_Object transformation records_
Segment Open

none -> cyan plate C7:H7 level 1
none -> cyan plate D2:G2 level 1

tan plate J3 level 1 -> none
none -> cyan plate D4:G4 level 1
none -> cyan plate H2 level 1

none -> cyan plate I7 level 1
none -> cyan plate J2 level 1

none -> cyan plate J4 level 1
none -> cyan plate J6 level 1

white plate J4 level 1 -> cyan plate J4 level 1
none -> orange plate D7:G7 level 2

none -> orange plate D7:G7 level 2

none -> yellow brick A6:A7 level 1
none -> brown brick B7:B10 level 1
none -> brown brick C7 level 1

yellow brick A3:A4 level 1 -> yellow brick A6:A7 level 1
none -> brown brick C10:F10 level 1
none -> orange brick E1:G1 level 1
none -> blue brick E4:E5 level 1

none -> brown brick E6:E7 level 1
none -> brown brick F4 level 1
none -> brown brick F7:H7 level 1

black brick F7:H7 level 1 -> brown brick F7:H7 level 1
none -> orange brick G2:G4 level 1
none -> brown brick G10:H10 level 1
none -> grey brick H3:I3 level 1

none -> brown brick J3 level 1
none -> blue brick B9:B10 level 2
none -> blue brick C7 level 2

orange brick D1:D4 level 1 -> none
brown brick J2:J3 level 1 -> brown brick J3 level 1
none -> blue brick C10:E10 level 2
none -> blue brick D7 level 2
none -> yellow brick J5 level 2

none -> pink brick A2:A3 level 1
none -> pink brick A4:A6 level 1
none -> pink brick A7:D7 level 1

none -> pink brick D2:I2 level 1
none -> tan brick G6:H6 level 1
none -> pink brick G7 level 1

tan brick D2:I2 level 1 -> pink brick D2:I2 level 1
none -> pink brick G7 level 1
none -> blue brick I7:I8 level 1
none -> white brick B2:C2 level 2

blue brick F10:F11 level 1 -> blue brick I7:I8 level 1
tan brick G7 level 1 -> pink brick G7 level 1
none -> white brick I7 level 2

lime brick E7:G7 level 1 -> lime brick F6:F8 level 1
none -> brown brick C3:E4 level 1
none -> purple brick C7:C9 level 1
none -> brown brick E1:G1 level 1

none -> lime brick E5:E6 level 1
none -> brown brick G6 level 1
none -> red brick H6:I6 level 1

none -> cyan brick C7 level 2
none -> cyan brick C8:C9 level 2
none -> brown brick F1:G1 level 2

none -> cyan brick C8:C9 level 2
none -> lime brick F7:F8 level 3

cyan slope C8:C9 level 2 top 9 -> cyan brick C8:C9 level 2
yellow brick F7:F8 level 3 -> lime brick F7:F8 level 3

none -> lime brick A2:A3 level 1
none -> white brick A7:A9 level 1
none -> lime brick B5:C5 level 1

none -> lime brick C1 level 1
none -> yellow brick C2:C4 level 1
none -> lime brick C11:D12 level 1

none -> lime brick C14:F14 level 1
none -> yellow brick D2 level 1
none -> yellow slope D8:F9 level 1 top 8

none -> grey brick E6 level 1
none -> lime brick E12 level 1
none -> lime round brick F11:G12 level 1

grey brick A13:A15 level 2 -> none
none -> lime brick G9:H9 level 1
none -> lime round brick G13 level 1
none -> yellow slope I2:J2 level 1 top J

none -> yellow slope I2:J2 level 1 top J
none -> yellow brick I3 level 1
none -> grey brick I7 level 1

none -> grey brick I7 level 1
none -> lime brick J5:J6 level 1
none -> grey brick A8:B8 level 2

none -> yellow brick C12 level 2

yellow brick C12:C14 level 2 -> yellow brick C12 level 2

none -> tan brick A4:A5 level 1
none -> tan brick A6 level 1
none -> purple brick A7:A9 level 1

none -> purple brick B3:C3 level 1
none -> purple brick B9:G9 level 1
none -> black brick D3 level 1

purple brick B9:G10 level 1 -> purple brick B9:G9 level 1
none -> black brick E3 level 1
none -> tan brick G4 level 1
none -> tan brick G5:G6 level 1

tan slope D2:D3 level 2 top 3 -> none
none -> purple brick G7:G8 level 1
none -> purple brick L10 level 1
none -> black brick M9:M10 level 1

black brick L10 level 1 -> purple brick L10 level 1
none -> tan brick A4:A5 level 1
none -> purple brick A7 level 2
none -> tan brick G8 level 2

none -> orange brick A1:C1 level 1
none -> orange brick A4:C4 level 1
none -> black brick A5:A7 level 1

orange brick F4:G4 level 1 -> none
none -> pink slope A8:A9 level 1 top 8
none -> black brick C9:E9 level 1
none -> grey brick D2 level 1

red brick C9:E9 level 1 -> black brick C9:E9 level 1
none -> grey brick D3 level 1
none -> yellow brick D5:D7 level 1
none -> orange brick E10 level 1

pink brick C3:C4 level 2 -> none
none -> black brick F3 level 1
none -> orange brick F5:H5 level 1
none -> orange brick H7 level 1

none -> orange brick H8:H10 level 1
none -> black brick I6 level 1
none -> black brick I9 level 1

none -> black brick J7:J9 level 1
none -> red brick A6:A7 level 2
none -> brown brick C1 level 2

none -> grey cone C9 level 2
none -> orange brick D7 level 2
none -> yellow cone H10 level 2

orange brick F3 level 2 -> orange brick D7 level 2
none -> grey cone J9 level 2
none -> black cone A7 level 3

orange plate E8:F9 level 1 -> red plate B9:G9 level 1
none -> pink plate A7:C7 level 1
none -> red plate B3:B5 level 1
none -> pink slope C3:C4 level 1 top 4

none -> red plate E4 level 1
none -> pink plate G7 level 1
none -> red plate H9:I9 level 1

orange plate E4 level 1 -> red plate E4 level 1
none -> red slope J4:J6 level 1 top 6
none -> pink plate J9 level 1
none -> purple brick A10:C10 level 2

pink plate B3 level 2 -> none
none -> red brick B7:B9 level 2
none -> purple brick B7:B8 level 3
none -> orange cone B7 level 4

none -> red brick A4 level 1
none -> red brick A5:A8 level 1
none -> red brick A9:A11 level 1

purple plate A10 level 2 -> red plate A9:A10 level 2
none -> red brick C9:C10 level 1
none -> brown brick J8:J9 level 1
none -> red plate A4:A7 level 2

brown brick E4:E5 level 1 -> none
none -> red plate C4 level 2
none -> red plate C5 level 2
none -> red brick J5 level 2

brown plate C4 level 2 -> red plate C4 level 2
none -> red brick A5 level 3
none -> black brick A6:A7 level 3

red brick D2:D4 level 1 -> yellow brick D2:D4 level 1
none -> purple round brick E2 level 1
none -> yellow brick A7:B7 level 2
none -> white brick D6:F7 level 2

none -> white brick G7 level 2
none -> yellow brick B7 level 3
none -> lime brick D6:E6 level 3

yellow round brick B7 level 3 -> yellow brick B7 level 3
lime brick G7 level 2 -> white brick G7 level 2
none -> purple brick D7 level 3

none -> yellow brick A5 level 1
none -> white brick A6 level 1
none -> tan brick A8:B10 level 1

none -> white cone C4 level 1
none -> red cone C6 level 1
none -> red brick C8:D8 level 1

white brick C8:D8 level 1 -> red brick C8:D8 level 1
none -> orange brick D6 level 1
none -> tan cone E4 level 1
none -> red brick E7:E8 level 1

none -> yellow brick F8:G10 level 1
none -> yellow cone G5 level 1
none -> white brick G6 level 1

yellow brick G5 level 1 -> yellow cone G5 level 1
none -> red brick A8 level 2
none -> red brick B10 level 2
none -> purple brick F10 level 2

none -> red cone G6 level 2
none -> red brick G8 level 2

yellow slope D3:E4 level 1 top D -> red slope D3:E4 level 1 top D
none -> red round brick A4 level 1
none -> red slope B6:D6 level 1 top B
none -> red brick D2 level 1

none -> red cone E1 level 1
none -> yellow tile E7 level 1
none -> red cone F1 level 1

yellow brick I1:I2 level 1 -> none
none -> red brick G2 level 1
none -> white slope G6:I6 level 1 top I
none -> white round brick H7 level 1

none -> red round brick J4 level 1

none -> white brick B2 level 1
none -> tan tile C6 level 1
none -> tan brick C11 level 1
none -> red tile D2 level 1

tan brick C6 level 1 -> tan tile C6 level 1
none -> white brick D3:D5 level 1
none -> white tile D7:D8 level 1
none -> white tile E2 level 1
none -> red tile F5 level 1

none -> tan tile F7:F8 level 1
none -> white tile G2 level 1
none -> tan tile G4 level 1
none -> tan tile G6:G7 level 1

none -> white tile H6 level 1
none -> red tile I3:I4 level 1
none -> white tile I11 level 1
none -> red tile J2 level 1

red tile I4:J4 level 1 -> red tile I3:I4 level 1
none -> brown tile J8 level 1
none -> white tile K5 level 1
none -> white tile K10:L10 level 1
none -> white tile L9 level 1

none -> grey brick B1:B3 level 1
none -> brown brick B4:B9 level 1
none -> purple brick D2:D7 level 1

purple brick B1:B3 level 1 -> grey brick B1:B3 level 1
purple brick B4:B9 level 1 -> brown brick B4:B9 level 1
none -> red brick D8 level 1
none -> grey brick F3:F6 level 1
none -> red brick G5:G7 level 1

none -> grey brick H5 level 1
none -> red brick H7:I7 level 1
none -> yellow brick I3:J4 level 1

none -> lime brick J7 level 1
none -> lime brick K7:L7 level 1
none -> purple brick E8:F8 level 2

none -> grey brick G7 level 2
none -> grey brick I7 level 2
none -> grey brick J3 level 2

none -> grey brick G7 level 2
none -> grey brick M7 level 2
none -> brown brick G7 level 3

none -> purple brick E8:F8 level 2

Segment Closed

_Requirement_
Pick each line holding the word "round" out of the data and copy it.

_Solution to the exercise_
none -> lime round brick F11:G12 level 1
none -> lime round brick G13 level 1
none -> purple round brick E2 level 1
yellow round brick B7 level 3 -> yellow brick B7 level 3
none -> red round brick A4 level 1
none -> white round brick H7 level 1
none -> red round brick J4 level 1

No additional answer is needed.